ASSIGNMENT: The expected answer is the set of lines in the data below between the line holding "moved: cône de" and the line holding "recoloured: quille [turquoise]", inclusive, written out exactly.

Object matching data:
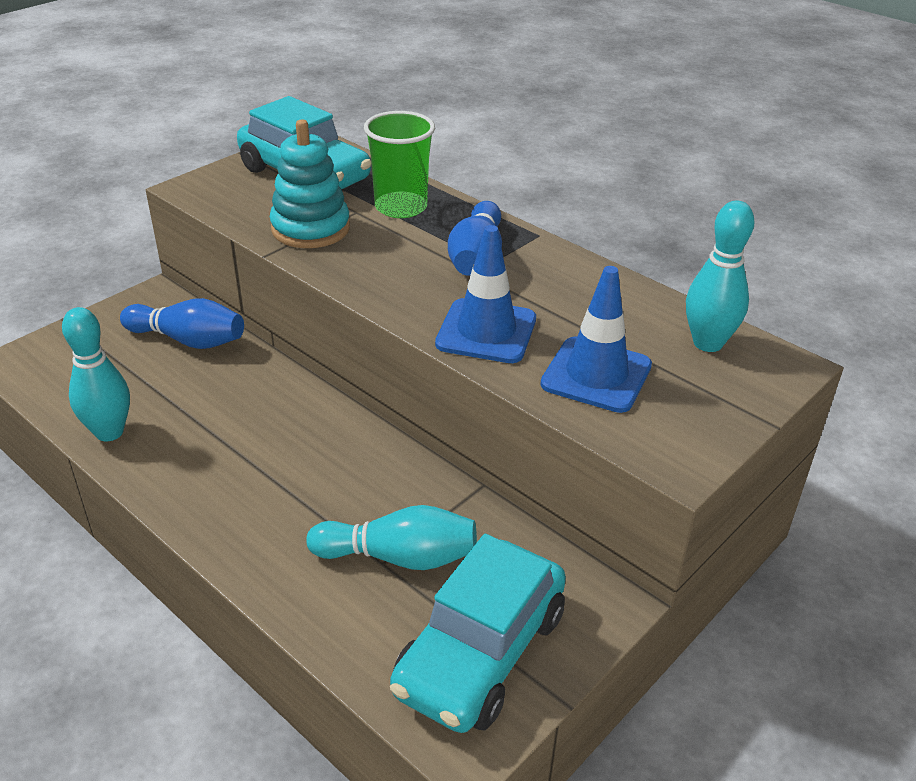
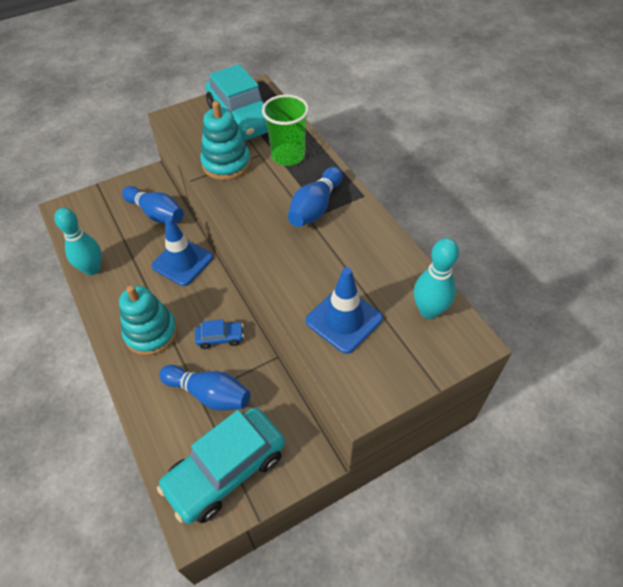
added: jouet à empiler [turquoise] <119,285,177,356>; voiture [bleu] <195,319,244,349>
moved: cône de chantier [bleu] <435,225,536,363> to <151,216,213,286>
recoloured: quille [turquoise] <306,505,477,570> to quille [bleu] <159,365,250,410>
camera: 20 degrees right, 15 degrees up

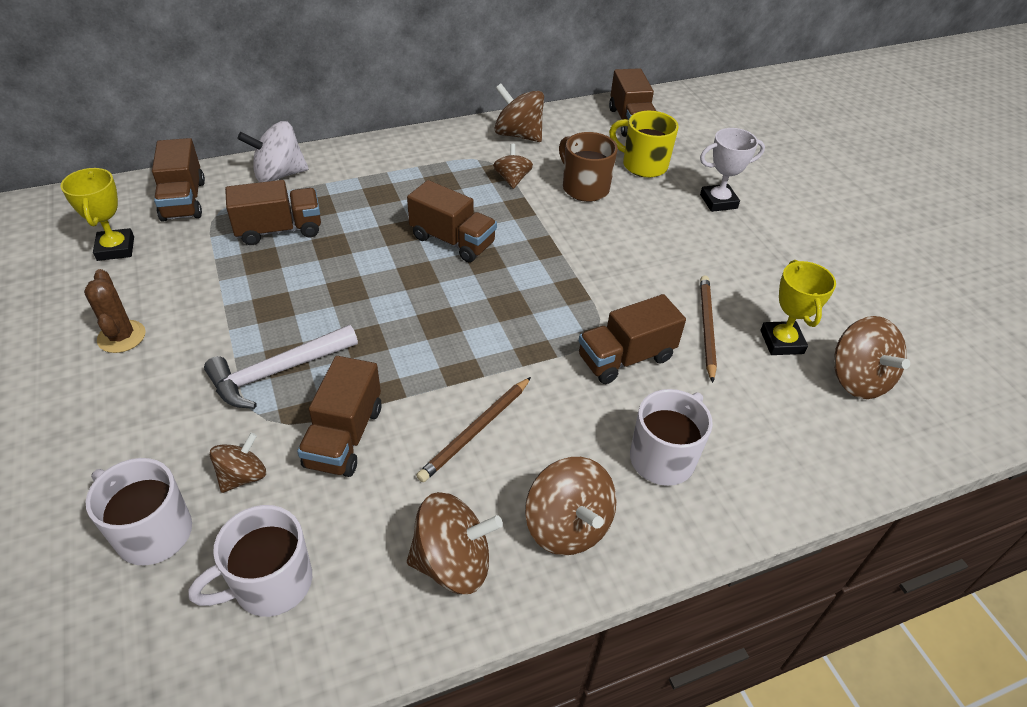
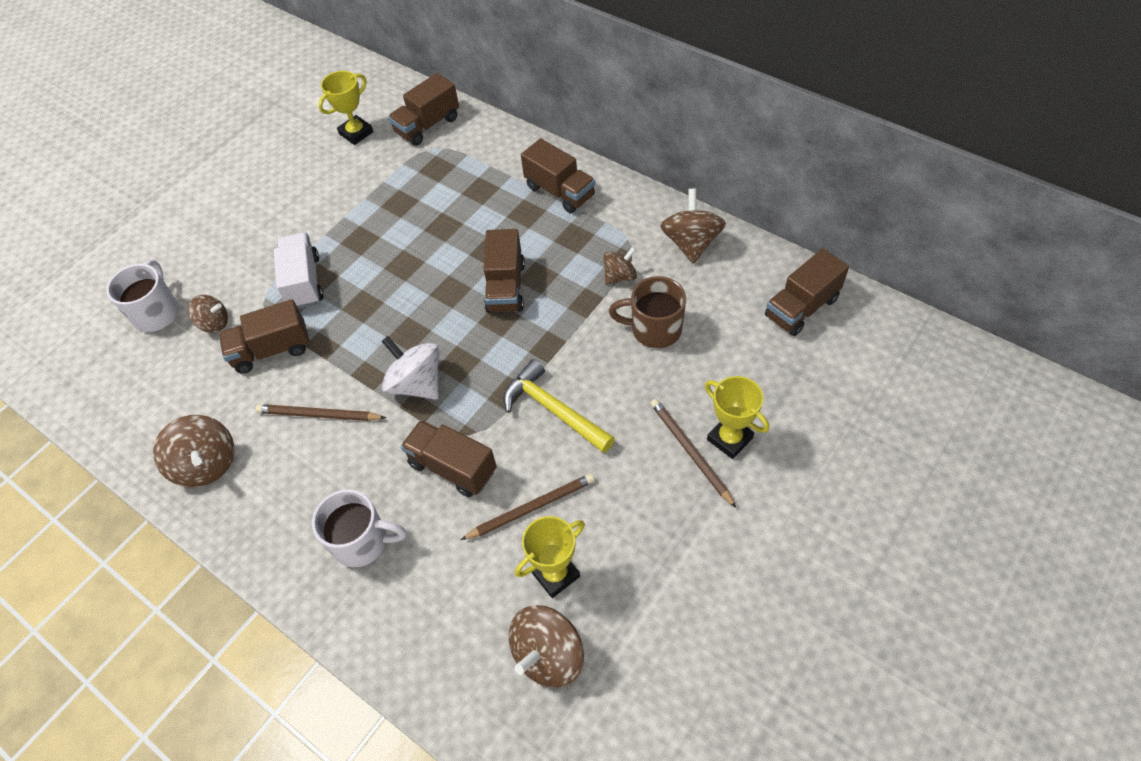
removed: cactus [marron] <84,269,146,353>; tasse [blanc] <188,505,312,617>; toupie [marron] <525,457,617,556>; tasse [jaune] <609,111,679,178>
added: marteau [jaune] <503,359,615,453>; crayon [marron] <650,399,736,508>
moved: camion [marron] <225,180,321,245> to <521,138,595,213>; toupie [blanc] <238,121,308,182> to <381,336,439,400>
replaced: marteau [blanc] <204,325,358,408> to camion [blanc] <274,233,323,309>
recoloured: trophée [blanc] <700,128,765,212> to trophée [jaune] <705,376,769,459>
turned: tasse [marron] <559,132,618,202> = <609,276,686,348> 105 degrees counterclockwise
camera: 65 degrees right, 10 degrees up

SOLUTION FOR THIS EXERCISE:
moved: cône de chantier [bleu] <435,225,536,363> to <151,216,213,286>
recoloured: quille [turquoise] <306,505,477,570> to quille [bleu] <159,365,250,410>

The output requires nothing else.